WHAT THE TASK ASKS: With nothing left out, give the data back exactly.
### RECORDS SUPPLIED
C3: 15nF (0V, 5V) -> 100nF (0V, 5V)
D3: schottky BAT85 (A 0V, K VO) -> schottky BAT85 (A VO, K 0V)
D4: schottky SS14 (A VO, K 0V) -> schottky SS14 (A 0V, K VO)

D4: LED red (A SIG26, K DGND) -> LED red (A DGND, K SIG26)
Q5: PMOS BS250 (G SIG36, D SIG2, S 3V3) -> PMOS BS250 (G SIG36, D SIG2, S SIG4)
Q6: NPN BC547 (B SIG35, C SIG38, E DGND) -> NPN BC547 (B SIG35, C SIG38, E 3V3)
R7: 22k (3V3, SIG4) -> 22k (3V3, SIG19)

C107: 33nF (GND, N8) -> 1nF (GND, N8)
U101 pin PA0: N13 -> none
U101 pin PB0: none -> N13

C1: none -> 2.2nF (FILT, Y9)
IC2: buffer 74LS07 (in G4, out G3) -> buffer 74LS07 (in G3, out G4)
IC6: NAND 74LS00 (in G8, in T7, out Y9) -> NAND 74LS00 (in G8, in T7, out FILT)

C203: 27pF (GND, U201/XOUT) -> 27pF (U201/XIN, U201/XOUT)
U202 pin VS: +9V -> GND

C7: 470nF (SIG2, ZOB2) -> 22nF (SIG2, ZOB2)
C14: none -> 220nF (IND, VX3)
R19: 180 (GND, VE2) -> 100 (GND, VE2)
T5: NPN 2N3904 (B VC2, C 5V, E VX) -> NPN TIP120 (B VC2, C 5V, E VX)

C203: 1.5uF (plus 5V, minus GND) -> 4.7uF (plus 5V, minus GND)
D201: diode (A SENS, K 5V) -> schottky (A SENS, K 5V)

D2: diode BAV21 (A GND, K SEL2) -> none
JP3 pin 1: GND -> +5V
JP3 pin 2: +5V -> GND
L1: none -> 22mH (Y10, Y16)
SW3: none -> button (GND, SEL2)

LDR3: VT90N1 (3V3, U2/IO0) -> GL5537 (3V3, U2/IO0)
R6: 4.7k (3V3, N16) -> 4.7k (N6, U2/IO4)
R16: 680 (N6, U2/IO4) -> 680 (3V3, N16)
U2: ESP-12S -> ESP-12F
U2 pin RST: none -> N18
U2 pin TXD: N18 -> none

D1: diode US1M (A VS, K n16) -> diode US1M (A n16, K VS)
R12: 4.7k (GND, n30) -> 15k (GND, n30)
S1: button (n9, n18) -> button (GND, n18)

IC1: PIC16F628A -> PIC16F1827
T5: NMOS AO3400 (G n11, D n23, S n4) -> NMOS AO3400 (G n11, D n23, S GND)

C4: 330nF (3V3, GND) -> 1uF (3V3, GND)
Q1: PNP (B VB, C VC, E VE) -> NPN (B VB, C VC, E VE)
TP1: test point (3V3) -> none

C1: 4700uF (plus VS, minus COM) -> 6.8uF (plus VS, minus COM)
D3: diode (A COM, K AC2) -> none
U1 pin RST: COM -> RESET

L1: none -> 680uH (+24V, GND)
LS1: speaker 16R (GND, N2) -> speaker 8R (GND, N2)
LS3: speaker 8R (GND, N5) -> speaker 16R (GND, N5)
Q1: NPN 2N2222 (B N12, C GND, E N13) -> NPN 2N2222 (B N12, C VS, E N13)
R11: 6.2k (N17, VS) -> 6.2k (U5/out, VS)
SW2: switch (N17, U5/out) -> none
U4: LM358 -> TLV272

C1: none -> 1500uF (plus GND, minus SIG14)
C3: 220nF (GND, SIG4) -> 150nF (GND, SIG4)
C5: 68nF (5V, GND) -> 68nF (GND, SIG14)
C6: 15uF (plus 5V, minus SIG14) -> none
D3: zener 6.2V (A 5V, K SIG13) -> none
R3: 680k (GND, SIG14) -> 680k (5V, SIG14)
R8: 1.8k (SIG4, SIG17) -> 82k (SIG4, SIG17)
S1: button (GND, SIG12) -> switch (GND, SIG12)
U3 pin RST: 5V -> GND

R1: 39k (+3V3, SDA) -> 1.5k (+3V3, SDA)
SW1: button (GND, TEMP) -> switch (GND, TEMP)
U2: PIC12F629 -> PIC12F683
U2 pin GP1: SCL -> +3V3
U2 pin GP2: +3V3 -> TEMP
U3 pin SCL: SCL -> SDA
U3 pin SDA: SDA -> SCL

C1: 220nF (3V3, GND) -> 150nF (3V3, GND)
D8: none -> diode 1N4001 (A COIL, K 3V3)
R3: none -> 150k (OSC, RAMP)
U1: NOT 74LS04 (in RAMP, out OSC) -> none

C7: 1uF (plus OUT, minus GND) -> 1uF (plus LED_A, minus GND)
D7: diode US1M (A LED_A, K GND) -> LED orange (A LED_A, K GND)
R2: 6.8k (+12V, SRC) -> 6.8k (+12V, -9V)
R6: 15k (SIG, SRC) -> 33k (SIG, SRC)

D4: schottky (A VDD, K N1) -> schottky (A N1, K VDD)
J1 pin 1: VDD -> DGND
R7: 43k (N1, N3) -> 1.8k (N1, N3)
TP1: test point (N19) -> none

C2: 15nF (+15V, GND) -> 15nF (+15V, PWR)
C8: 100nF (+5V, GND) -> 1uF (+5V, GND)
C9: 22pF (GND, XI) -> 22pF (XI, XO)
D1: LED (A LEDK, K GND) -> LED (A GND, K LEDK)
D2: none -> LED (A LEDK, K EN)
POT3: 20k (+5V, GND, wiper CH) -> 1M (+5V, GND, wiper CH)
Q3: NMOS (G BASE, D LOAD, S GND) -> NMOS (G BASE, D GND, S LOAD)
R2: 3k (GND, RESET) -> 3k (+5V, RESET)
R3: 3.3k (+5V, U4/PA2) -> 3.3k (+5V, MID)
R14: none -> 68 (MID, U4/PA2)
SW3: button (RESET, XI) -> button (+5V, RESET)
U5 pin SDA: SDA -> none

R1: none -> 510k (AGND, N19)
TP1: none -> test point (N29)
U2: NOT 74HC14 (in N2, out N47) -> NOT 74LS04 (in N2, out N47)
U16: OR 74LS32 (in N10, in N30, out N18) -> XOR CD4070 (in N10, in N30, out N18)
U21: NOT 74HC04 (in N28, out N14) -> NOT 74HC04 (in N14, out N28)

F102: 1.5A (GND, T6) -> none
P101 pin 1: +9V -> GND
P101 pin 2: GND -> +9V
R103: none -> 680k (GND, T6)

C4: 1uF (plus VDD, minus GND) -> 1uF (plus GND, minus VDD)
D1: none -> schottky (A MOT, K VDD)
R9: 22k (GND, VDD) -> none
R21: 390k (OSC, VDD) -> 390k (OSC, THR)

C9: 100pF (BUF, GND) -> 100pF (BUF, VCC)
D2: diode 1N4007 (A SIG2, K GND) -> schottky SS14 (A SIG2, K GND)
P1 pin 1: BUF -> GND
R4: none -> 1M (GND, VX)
######
RESULT OF THE EXERCISE:
C3: 15nF (0V, 5V) -> 100nF (0V, 5V)
D3: schottky BAT85 (A 0V, K VO) -> schottky BAT85 (A VO, K 0V)
D4: schottky SS14 (A VO, K 0V) -> schottky SS14 (A 0V, K VO)

D4: LED red (A SIG26, K DGND) -> LED red (A DGND, K SIG26)
Q5: PMOS BS250 (G SIG36, D SIG2, S 3V3) -> PMOS BS250 (G SIG36, D SIG2, S SIG4)
Q6: NPN BC547 (B SIG35, C SIG38, E DGND) -> NPN BC547 (B SIG35, C SIG38, E 3V3)
R7: 22k (3V3, SIG4) -> 22k (3V3, SIG19)

C107: 33nF (GND, N8) -> 1nF (GND, N8)
U101 pin PA0: N13 -> none
U101 pin PB0: none -> N13

C1: none -> 2.2nF (FILT, Y9)
IC2: buffer 74LS07 (in G4, out G3) -> buffer 74LS07 (in G3, out G4)
IC6: NAND 74LS00 (in G8, in T7, out Y9) -> NAND 74LS00 (in G8, in T7, out FILT)

C203: 27pF (GND, U201/XOUT) -> 27pF (U201/XIN, U201/XOUT)
U202 pin VS: +9V -> GND

C7: 470nF (SIG2, ZOB2) -> 22nF (SIG2, ZOB2)
C14: none -> 220nF (IND, VX3)
R19: 180 (GND, VE2) -> 100 (GND, VE2)
T5: NPN 2N3904 (B VC2, C 5V, E VX) -> NPN TIP120 (B VC2, C 5V, E VX)

C203: 1.5uF (plus 5V, minus GND) -> 4.7uF (plus 5V, minus GND)
D201: diode (A SENS, K 5V) -> schottky (A SENS, K 5V)

D2: diode BAV21 (A GND, K SEL2) -> none
JP3 pin 1: GND -> +5V
JP3 pin 2: +5V -> GND
L1: none -> 22mH (Y10, Y16)
SW3: none -> button (GND, SEL2)

LDR3: VT90N1 (3V3, U2/IO0) -> GL5537 (3V3, U2/IO0)
R6: 4.7k (3V3, N16) -> 4.7k (N6, U2/IO4)
R16: 680 (N6, U2/IO4) -> 680 (3V3, N16)
U2: ESP-12S -> ESP-12F
U2 pin RST: none -> N18
U2 pin TXD: N18 -> none

D1: diode US1M (A VS, K n16) -> diode US1M (A n16, K VS)
R12: 4.7k (GND, n30) -> 15k (GND, n30)
S1: button (n9, n18) -> button (GND, n18)

IC1: PIC16F628A -> PIC16F1827
T5: NMOS AO3400 (G n11, D n23, S n4) -> NMOS AO3400 (G n11, D n23, S GND)

C4: 330nF (3V3, GND) -> 1uF (3V3, GND)
Q1: PNP (B VB, C VC, E VE) -> NPN (B VB, C VC, E VE)
TP1: test point (3V3) -> none

C1: 4700uF (plus VS, minus COM) -> 6.8uF (plus VS, minus COM)
D3: diode (A COM, K AC2) -> none
U1 pin RST: COM -> RESET

L1: none -> 680uH (+24V, GND)
LS1: speaker 16R (GND, N2) -> speaker 8R (GND, N2)
LS3: speaker 8R (GND, N5) -> speaker 16R (GND, N5)
Q1: NPN 2N2222 (B N12, C GND, E N13) -> NPN 2N2222 (B N12, C VS, E N13)
R11: 6.2k (N17, VS) -> 6.2k (U5/out, VS)
SW2: switch (N17, U5/out) -> none
U4: LM358 -> TLV272

C1: none -> 1500uF (plus GND, minus SIG14)
C3: 220nF (GND, SIG4) -> 150nF (GND, SIG4)
C5: 68nF (5V, GND) -> 68nF (GND, SIG14)
C6: 15uF (plus 5V, minus SIG14) -> none
D3: zener 6.2V (A 5V, K SIG13) -> none
R3: 680k (GND, SIG14) -> 680k (5V, SIG14)
R8: 1.8k (SIG4, SIG17) -> 82k (SIG4, SIG17)
S1: button (GND, SIG12) -> switch (GND, SIG12)
U3 pin RST: 5V -> GND

R1: 39k (+3V3, SDA) -> 1.5k (+3V3, SDA)
SW1: button (GND, TEMP) -> switch (GND, TEMP)
U2: PIC12F629 -> PIC12F683
U2 pin GP1: SCL -> +3V3
U2 pin GP2: +3V3 -> TEMP
U3 pin SCL: SCL -> SDA
U3 pin SDA: SDA -> SCL

C1: 220nF (3V3, GND) -> 150nF (3V3, GND)
D8: none -> diode 1N4001 (A COIL, K 3V3)
R3: none -> 150k (OSC, RAMP)
U1: NOT 74LS04 (in RAMP, out OSC) -> none

C7: 1uF (plus OUT, minus GND) -> 1uF (plus LED_A, minus GND)
D7: diode US1M (A LED_A, K GND) -> LED orange (A LED_A, K GND)
R2: 6.8k (+12V, SRC) -> 6.8k (+12V, -9V)
R6: 15k (SIG, SRC) -> 33k (SIG, SRC)

D4: schottky (A VDD, K N1) -> schottky (A N1, K VDD)
J1 pin 1: VDD -> DGND
R7: 43k (N1, N3) -> 1.8k (N1, N3)
TP1: test point (N19) -> none

C2: 15nF (+15V, GND) -> 15nF (+15V, PWR)
C8: 100nF (+5V, GND) -> 1uF (+5V, GND)
C9: 22pF (GND, XI) -> 22pF (XI, XO)
D1: LED (A LEDK, K GND) -> LED (A GND, K LEDK)
D2: none -> LED (A LEDK, K EN)
POT3: 20k (+5V, GND, wiper CH) -> 1M (+5V, GND, wiper CH)
Q3: NMOS (G BASE, D LOAD, S GND) -> NMOS (G BASE, D GND, S LOAD)
R2: 3k (GND, RESET) -> 3k (+5V, RESET)
R3: 3.3k (+5V, U4/PA2) -> 3.3k (+5V, MID)
R14: none -> 68 (MID, U4/PA2)
SW3: button (RESET, XI) -> button (+5V, RESET)
U5 pin SDA: SDA -> none

R1: none -> 510k (AGND, N19)
TP1: none -> test point (N29)
U2: NOT 74HC14 (in N2, out N47) -> NOT 74LS04 (in N2, out N47)
U16: OR 74LS32 (in N10, in N30, out N18) -> XOR CD4070 (in N10, in N30, out N18)
U21: NOT 74HC04 (in N28, out N14) -> NOT 74HC04 (in N14, out N28)

F102: 1.5A (GND, T6) -> none
P101 pin 1: +9V -> GND
P101 pin 2: GND -> +9V
R103: none -> 680k (GND, T6)

C4: 1uF (plus VDD, minus GND) -> 1uF (plus GND, minus VDD)
D1: none -> schottky (A MOT, K VDD)
R9: 22k (GND, VDD) -> none
R21: 390k (OSC, VDD) -> 390k (OSC, THR)

C9: 100pF (BUF, GND) -> 100pF (BUF, VCC)
D2: diode 1N4007 (A SIG2, K GND) -> schottky SS14 (A SIG2, K GND)
P1 pin 1: BUF -> GND
R4: none -> 1M (GND, VX)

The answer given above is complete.